» **EXERCISE REQUIREMENTS**
Look through the entries that follow and return each line that has the string "dispenser".

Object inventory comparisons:

Content starts

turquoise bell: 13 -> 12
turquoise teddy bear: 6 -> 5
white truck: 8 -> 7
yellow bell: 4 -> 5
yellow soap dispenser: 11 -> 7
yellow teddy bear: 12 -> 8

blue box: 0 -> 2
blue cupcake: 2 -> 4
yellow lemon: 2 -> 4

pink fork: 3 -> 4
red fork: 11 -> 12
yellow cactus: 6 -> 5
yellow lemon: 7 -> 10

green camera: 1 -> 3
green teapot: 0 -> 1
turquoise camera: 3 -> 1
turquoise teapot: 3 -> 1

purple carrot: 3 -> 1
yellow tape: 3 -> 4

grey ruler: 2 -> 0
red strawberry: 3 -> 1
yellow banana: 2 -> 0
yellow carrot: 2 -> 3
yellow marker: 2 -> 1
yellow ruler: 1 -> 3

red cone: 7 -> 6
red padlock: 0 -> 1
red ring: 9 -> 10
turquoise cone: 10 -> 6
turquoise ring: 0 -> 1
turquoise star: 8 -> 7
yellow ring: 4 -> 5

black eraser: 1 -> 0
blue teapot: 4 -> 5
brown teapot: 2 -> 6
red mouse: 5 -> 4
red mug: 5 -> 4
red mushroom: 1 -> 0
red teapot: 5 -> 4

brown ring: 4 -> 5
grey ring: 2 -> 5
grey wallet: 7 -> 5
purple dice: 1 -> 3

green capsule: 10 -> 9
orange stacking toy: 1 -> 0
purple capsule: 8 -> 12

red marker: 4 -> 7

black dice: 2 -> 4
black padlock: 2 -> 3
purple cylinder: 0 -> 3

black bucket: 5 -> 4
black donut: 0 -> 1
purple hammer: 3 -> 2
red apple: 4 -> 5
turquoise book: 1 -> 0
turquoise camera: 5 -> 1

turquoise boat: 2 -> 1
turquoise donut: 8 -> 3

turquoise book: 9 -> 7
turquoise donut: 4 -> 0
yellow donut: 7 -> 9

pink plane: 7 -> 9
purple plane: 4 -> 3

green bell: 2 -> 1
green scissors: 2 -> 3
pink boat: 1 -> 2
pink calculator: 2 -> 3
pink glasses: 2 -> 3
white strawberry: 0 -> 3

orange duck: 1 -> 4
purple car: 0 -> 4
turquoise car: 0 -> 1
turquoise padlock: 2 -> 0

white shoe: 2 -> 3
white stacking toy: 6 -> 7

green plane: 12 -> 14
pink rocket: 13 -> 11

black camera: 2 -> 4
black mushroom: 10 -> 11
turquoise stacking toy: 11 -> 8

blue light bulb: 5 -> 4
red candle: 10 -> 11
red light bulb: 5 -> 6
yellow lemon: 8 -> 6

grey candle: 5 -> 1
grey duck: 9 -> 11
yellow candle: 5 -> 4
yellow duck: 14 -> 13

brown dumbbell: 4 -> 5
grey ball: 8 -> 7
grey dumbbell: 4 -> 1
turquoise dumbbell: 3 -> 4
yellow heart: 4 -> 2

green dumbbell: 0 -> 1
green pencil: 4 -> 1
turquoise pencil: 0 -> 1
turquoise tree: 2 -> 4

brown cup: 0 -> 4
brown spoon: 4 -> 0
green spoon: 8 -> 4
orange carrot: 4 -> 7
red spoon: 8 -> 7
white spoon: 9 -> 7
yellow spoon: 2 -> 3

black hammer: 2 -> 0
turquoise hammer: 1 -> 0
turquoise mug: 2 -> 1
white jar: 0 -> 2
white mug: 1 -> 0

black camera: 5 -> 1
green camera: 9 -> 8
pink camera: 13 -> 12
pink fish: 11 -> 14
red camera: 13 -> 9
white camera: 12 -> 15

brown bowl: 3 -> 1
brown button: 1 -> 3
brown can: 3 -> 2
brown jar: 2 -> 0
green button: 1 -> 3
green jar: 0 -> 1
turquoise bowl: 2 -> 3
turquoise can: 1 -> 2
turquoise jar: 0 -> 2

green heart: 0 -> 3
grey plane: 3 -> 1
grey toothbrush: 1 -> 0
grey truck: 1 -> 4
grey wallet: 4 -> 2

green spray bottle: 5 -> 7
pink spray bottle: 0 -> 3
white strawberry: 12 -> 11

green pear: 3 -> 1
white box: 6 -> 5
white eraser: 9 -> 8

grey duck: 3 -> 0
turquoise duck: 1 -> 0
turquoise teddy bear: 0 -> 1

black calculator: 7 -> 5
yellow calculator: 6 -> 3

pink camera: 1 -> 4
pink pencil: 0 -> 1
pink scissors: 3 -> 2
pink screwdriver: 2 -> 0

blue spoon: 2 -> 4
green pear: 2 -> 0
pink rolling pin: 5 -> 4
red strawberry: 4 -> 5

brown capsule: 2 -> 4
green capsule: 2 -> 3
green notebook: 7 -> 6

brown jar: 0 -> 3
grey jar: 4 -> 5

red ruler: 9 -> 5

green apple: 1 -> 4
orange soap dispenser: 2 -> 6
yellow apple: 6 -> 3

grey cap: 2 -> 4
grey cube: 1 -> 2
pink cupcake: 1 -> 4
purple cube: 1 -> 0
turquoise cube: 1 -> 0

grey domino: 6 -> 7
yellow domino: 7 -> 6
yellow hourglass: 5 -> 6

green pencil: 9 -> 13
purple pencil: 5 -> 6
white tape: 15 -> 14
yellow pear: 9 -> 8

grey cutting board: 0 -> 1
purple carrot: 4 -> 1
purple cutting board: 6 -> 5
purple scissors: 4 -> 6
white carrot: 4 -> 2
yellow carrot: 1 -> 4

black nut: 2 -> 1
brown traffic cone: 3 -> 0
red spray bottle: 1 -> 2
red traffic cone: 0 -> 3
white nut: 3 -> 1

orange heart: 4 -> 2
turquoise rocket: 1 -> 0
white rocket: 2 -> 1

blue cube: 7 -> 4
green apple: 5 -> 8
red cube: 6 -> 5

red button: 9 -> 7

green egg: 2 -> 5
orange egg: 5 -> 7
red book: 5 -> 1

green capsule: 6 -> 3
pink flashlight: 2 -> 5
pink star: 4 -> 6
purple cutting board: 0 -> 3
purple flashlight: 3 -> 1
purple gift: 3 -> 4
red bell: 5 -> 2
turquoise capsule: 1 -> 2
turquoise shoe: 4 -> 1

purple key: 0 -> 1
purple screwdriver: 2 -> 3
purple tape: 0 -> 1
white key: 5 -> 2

Content ends

» **RESULT FOR THIS EXERCISE**
yellow soap dispenser: 11 -> 7
orange soap dispenser: 2 -> 6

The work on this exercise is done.